What is required
Could you copy every record below exactly as it is written?

Collected data
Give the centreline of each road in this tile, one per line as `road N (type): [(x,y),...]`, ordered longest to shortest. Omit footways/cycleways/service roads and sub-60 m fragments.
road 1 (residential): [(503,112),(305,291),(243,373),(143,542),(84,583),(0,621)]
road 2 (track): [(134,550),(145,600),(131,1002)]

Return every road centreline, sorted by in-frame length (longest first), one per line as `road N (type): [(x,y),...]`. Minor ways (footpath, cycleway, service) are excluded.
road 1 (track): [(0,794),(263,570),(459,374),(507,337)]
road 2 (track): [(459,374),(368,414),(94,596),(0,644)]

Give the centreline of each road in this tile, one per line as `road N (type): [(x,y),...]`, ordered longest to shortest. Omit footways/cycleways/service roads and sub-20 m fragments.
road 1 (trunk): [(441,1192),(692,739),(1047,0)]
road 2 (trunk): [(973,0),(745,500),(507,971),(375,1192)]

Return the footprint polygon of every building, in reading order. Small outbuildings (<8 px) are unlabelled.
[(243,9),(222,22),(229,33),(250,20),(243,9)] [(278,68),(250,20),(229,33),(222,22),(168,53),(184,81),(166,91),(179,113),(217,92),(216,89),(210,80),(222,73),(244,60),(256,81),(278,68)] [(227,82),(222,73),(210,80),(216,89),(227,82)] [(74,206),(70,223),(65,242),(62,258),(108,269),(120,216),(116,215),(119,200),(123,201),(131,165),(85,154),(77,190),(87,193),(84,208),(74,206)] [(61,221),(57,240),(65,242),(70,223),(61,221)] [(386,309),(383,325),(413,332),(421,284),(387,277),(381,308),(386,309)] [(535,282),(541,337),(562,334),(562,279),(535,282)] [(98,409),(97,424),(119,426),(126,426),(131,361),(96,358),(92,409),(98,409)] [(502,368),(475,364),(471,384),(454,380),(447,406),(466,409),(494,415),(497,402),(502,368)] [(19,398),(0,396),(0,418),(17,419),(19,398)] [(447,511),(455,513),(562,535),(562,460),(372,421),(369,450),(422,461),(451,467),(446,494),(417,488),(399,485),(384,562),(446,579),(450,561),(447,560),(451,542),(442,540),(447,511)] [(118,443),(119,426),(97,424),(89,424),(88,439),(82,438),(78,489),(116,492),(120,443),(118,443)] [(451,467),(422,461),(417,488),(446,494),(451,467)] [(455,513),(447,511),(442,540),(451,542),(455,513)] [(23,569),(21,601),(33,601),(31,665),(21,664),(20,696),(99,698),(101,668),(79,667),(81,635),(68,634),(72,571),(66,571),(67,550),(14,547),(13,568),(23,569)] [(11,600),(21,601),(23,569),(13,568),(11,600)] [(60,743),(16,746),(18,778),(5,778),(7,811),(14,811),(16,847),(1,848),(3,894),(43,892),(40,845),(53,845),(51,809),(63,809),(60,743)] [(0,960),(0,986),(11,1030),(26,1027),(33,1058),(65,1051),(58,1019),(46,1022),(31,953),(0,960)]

Problem solution
Give the centreline of each road in this tile, one per line as `road N (type): [(x,y),...]`, ordered longest to shortest. Omit footways/cycleways/service roads and sub-60 m fragments.
road 1 (residential): [(503,112),(305,291),(243,373),(143,542),(84,583),(0,621)]
road 2 (track): [(134,550),(145,600),(131,1002)]

Return every road centreline, sorted by in-frame length (longest first), one per line as `road N (type): [(x,y),...]`. Minor ways (footpath, cycleway, service) are excluded.
road 1 (track): [(0,794),(263,570),(459,374),(507,337)]
road 2 (track): [(459,374),(368,414),(94,596),(0,644)]

Give the centreline of each road in this tile, one per line as `road N (type): [(x,y),...]`, ordered longest to shortest. Omit footways/cycleways/service roads and sub-20 m fragments.
road 1 (trunk): [(441,1192),(692,739),(1047,0)]
road 2 (trunk): [(973,0),(745,500),(507,971),(375,1192)]

Return the footprint polygon of every building, in reading order. Small outbuildings (<8 px) are unlabelled.
[(243,9),(222,22),(229,33),(250,20),(243,9)] [(278,68),(250,20),(229,33),(222,22),(168,53),(184,81),(166,91),(179,113),(217,92),(216,89),(210,80),(222,73),(244,60),(256,81),(278,68)] [(227,82),(222,73),(210,80),(216,89),(227,82)] [(74,206),(70,223),(65,242),(62,258),(108,269),(120,216),(116,215),(119,200),(123,201),(131,165),(85,154),(77,190),(87,193),(84,208),(74,206)] [(61,221),(57,240),(65,242),(70,223),(61,221)] [(386,309),(383,325),(413,332),(421,284),(387,277),(381,308),(386,309)] [(535,282),(541,337),(562,334),(562,279),(535,282)] [(98,409),(97,424),(119,426),(126,426),(131,361),(96,358),(92,409),(98,409)] [(502,368),(475,364),(471,384),(454,380),(447,406),(466,409),(494,415),(497,402),(502,368)] [(19,398),(0,396),(0,418),(17,419),(19,398)] [(447,511),(455,513),(562,535),(562,460),(372,421),(369,450),(422,461),(451,467),(446,494),(417,488),(399,485),(384,562),(446,579),(450,561),(447,560),(451,542),(442,540),(447,511)] [(118,443),(119,426),(97,424),(89,424),(88,439),(82,438),(78,489),(116,492),(120,443),(118,443)] [(451,467),(422,461),(417,488),(446,494),(451,467)] [(455,513),(447,511),(442,540),(451,542),(455,513)] [(23,569),(21,601),(33,601),(31,665),(21,664),(20,696),(99,698),(101,668),(79,667),(81,635),(68,634),(72,571),(66,571),(67,550),(14,547),(13,568),(23,569)] [(11,600),(21,601),(23,569),(13,568),(11,600)] [(60,743),(16,746),(18,778),(5,778),(7,811),(14,811),(16,847),(1,848),(3,894),(43,892),(40,845),(53,845),(51,809),(63,809),(60,743)] [(0,960),(0,986),(11,1030),(26,1027),(33,1058),(65,1051),(58,1019),(46,1022),(31,953),(0,960)]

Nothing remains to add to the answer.